─── SOURCE MATERIAL ───
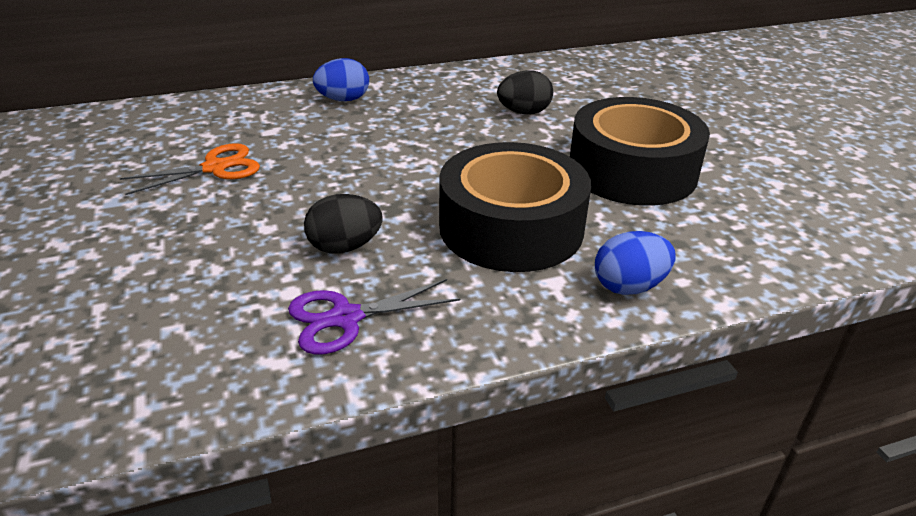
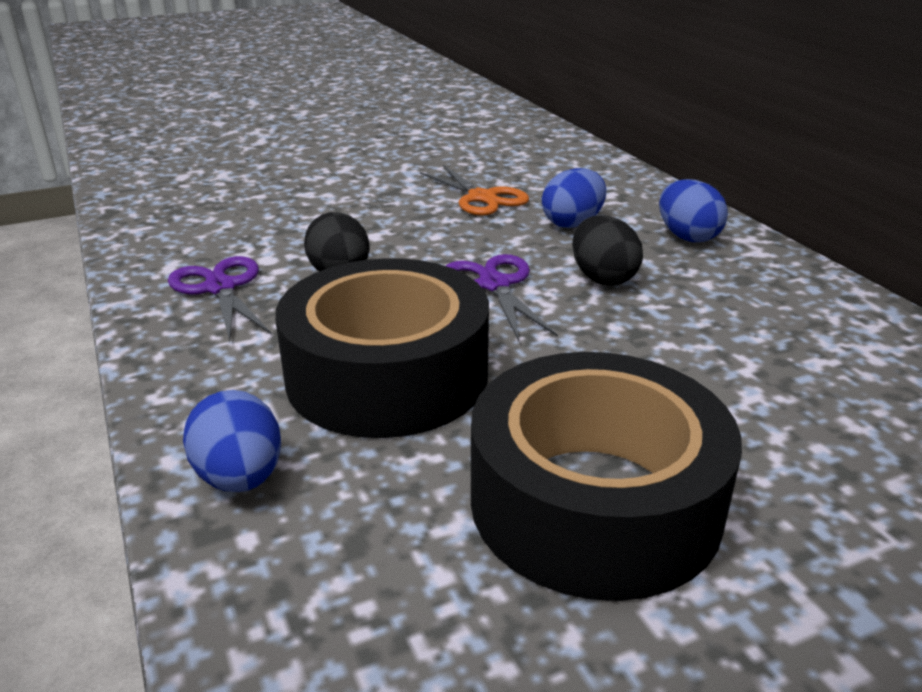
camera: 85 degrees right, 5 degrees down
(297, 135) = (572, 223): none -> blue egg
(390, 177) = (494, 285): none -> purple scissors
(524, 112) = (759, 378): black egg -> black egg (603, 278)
───
─── SOURCE MATERIAL ───
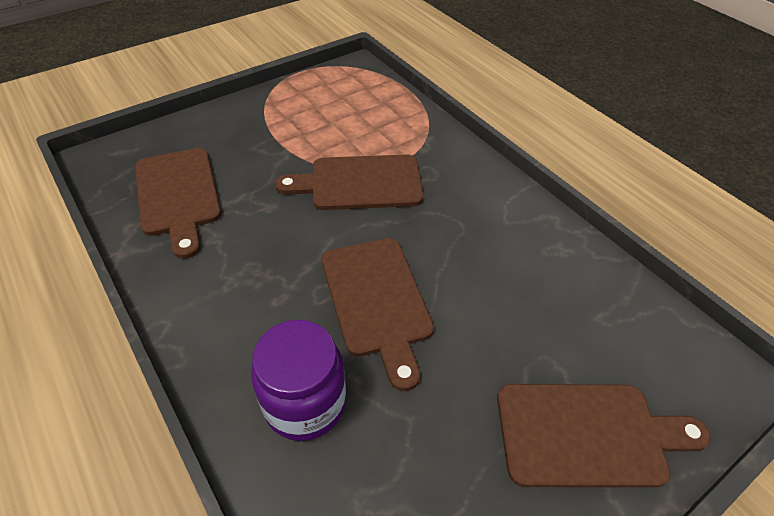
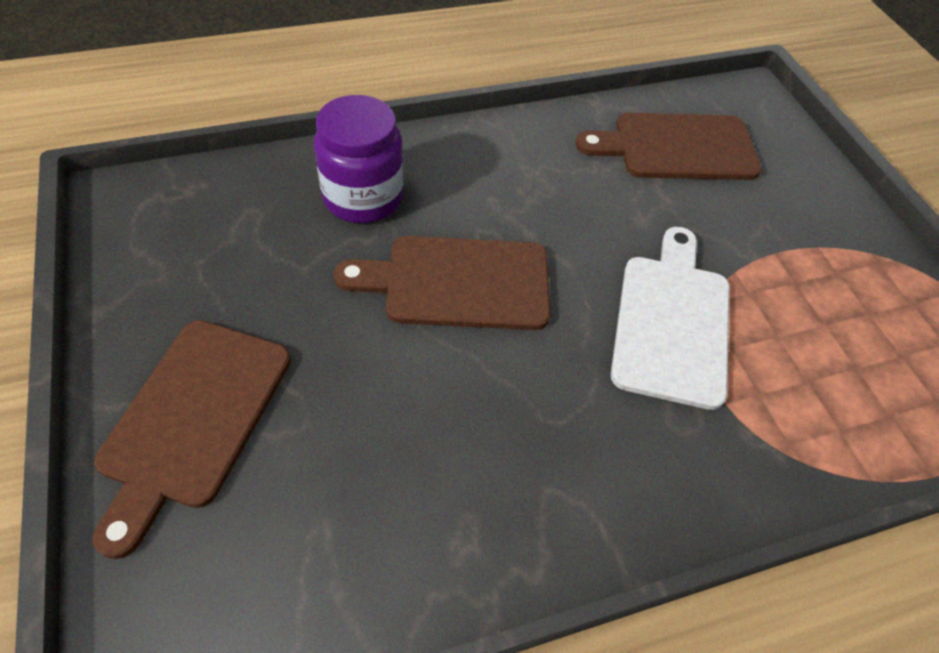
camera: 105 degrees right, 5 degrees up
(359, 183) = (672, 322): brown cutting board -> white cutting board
───
**EXERCISE GOAL**
Which lines above hold the string "right"? Copy every one of them.

**ANSWER TO THIS PROBLEM**
camera: 85 degrees right, 5 degrees down
camera: 105 degrees right, 5 degrees up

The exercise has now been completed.